[Dataset records Boundary: Start]

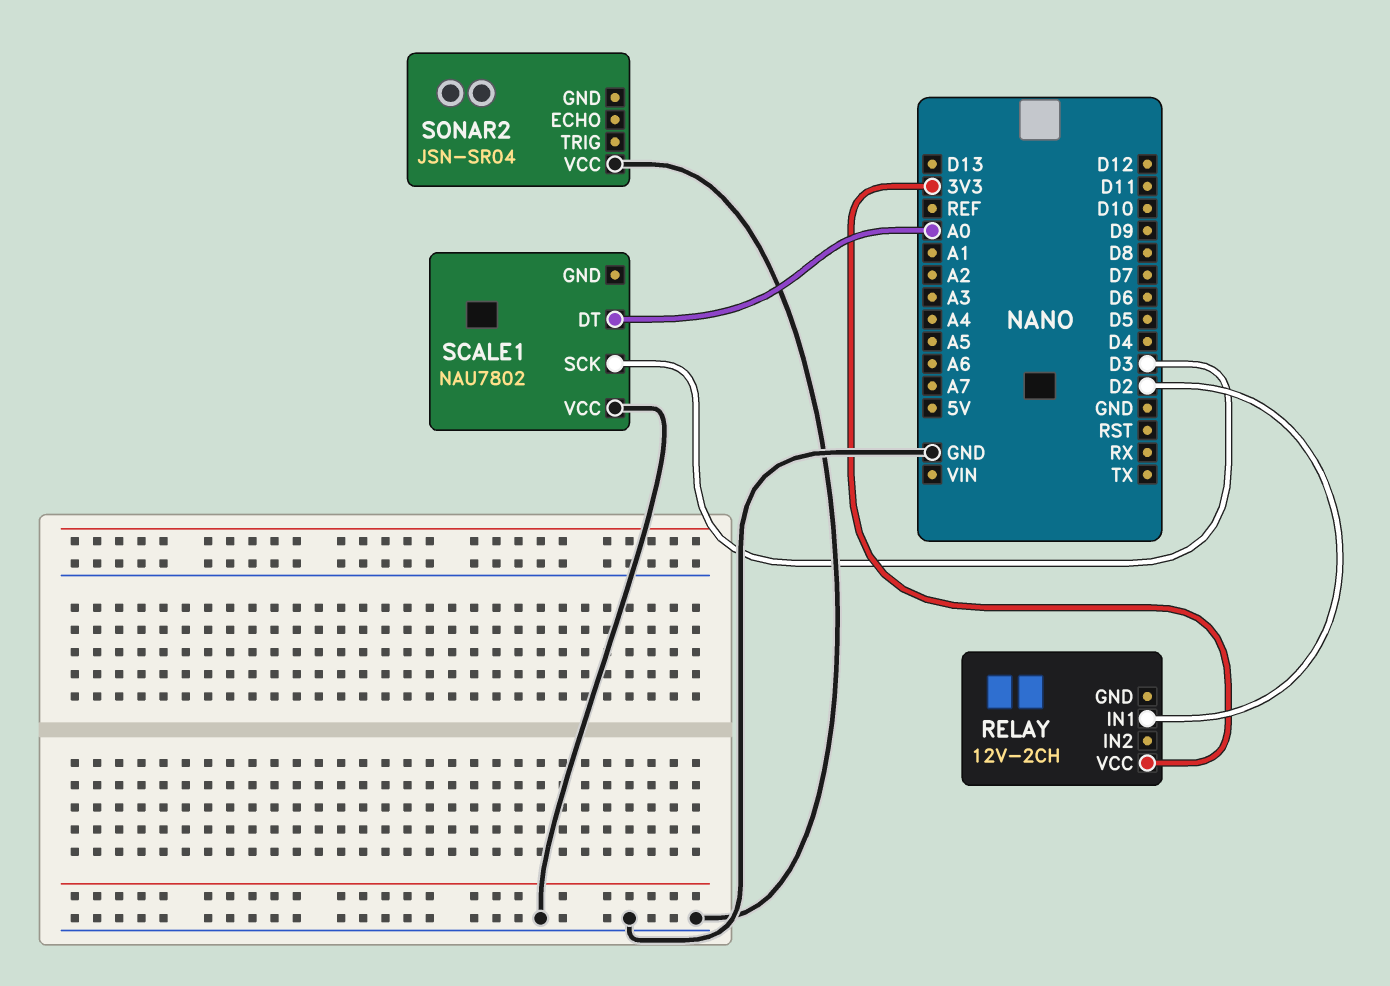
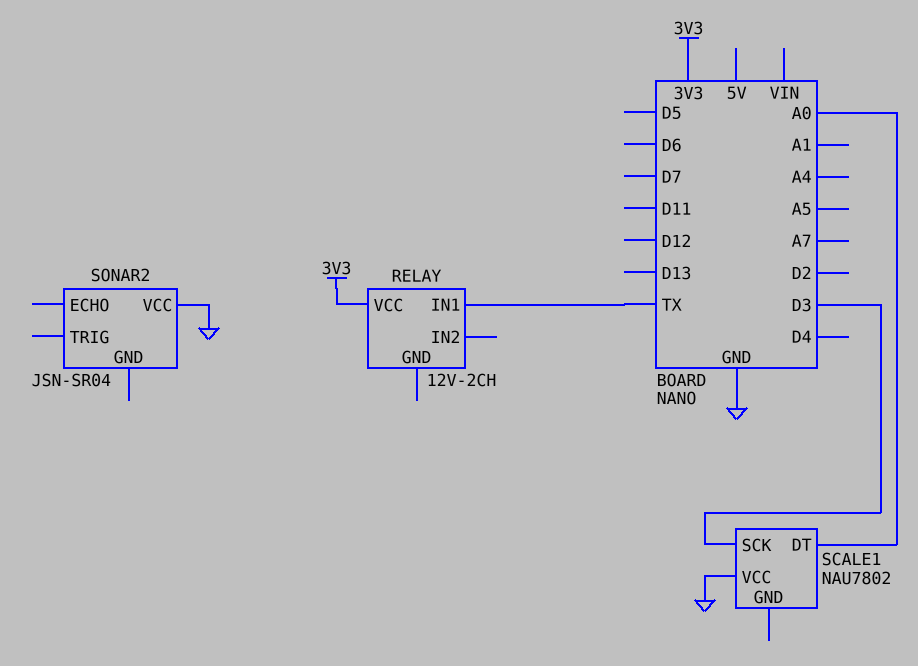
RELAY pin IN1: D2 -> TX

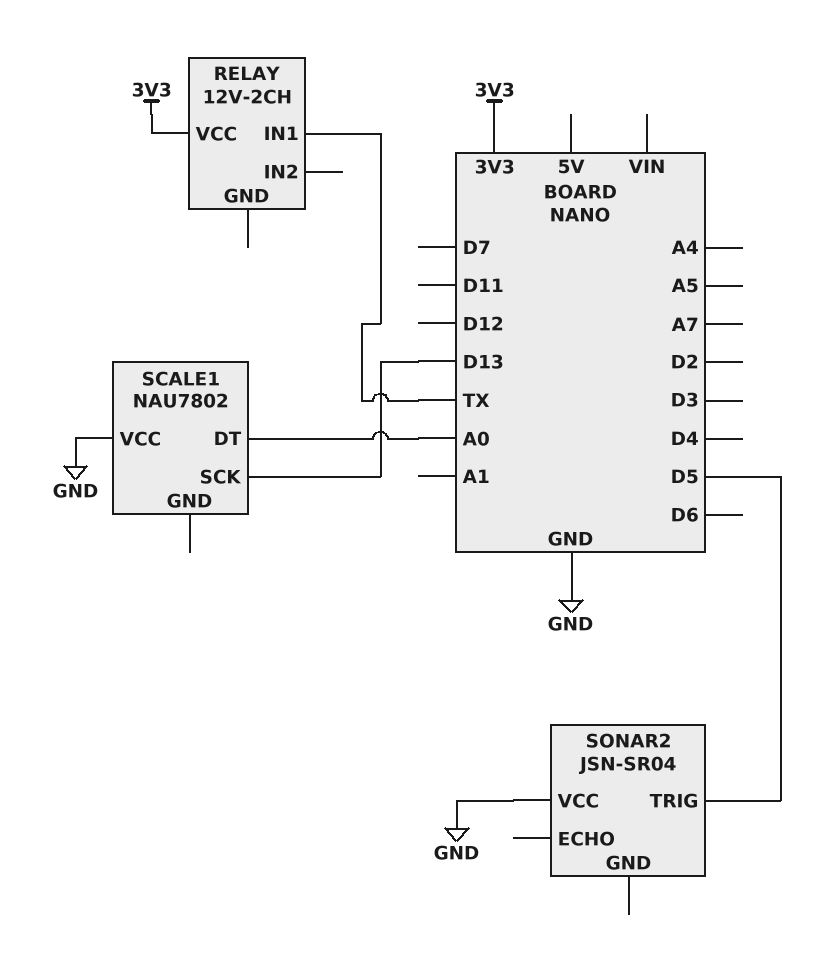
SCALE1 pin SCK: D3 -> D13
SONAR2 pin TRIG: none -> D5

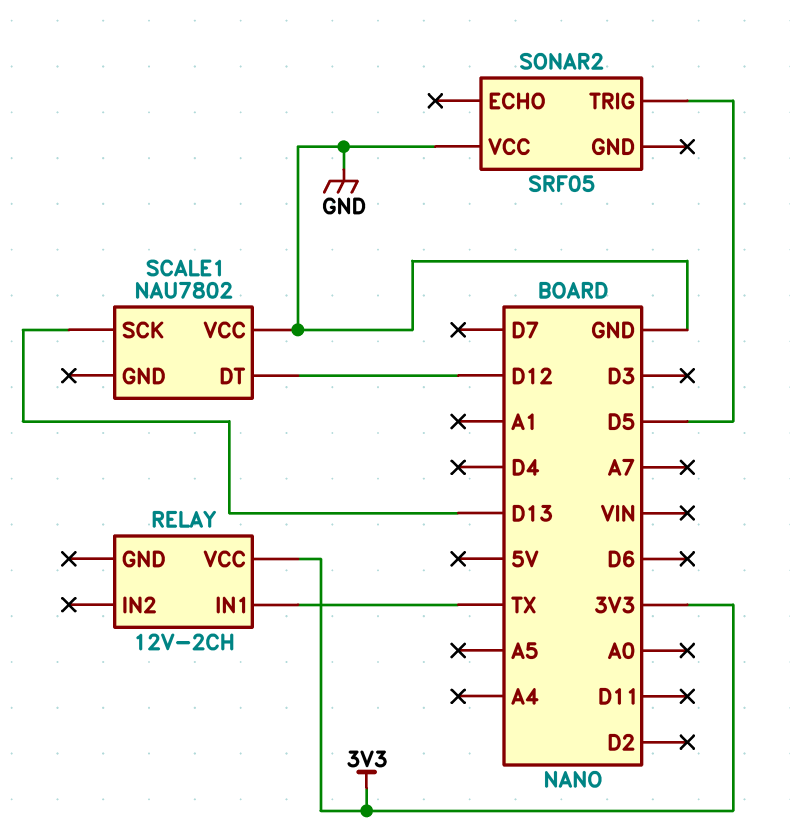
SCALE1 pin DT: A0 -> D12
SONAR2: JSN-SR04 -> SRF05

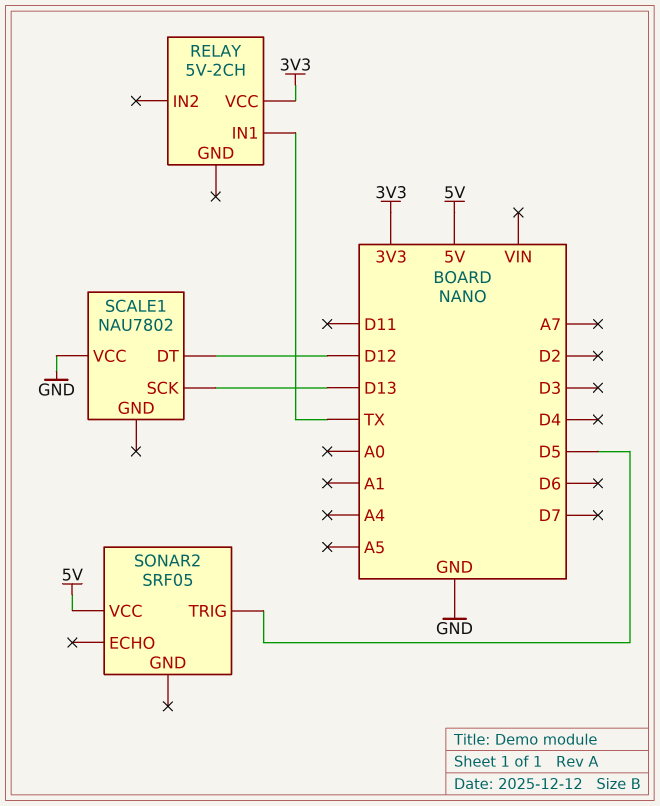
RELAY: 12V-2CH -> 5V-2CH
SONAR2 pin VCC: GND -> 5V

[Dataset records Boundary: End]

Exercise description: The lines to report are those in the material above that contain the word "RELAY"; copy every one of them.

The answer:
RELAY pin IN1: D2 -> TX
RELAY: 12V-2CH -> 5V-2CH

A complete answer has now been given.